Record excerpts –
* * * *

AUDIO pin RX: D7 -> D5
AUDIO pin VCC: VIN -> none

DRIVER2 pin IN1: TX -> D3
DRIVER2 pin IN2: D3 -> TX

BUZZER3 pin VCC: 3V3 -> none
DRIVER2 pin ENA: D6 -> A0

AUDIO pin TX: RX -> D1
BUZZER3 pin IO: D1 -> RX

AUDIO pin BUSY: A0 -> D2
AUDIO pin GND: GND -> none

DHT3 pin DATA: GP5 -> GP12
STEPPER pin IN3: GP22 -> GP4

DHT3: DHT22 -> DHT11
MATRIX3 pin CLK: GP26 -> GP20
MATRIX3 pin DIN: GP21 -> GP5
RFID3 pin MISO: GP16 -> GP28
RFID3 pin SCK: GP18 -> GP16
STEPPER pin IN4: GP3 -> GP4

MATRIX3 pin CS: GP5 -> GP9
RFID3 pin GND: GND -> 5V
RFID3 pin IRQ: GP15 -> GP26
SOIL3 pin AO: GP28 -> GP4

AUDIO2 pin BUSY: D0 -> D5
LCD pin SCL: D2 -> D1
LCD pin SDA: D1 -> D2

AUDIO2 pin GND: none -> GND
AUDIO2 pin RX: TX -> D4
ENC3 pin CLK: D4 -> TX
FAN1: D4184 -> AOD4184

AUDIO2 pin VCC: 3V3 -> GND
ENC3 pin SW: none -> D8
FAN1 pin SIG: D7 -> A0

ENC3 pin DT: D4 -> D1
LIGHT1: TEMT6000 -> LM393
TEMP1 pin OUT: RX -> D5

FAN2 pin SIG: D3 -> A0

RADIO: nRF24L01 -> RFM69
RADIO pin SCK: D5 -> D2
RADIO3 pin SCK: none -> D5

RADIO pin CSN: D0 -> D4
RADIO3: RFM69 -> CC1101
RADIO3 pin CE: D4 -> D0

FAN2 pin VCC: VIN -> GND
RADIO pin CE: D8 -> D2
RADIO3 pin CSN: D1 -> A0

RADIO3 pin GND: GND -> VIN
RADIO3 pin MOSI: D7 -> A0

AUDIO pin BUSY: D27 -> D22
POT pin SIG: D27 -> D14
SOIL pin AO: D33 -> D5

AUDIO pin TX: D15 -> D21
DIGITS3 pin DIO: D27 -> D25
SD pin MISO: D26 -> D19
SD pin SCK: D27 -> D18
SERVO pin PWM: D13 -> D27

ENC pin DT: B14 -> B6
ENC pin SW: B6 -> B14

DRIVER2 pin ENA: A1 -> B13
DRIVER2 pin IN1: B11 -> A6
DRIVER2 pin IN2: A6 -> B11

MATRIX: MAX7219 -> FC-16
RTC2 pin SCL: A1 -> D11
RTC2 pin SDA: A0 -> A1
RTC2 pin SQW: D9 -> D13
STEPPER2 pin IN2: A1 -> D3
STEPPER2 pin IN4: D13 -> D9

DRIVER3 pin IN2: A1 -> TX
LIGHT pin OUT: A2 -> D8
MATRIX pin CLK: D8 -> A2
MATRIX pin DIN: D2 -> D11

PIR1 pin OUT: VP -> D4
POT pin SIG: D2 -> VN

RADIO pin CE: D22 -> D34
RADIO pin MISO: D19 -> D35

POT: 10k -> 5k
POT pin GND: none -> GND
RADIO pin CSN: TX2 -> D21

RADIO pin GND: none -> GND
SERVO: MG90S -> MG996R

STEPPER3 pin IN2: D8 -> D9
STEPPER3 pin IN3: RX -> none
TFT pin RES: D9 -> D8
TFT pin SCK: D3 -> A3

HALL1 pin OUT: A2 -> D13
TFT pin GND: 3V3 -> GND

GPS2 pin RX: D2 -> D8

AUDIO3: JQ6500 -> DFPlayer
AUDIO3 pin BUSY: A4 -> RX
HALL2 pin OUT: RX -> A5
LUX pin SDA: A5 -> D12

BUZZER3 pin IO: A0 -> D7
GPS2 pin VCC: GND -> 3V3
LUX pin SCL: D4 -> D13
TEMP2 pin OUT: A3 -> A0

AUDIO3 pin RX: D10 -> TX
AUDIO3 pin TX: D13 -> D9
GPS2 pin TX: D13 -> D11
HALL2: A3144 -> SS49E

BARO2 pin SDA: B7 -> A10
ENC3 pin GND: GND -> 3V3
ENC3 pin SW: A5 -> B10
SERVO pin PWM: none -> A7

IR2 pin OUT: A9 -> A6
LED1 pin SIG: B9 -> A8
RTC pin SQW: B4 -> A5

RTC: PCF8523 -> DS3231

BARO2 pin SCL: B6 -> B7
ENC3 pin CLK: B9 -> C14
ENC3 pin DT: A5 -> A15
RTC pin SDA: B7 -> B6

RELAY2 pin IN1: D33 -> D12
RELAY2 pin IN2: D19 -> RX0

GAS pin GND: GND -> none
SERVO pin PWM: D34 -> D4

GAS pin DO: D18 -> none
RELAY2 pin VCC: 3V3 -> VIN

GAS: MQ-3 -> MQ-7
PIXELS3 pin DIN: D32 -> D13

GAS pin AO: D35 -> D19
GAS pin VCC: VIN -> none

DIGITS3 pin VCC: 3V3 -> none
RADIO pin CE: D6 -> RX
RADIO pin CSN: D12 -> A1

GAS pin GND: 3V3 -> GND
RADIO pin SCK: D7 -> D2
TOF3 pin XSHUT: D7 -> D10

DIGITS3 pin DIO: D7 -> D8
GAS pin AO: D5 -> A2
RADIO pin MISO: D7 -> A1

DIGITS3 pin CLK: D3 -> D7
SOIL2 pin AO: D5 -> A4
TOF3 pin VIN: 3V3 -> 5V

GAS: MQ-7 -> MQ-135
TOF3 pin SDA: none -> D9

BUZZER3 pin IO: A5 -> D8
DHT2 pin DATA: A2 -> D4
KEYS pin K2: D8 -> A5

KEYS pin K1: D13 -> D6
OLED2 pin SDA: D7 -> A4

* * * *

Assignment – From the records above, copy every line that includes the word "DATA".

Your response –
DHT3 pin DATA: GP5 -> GP12
DHT2 pin DATA: A2 -> D4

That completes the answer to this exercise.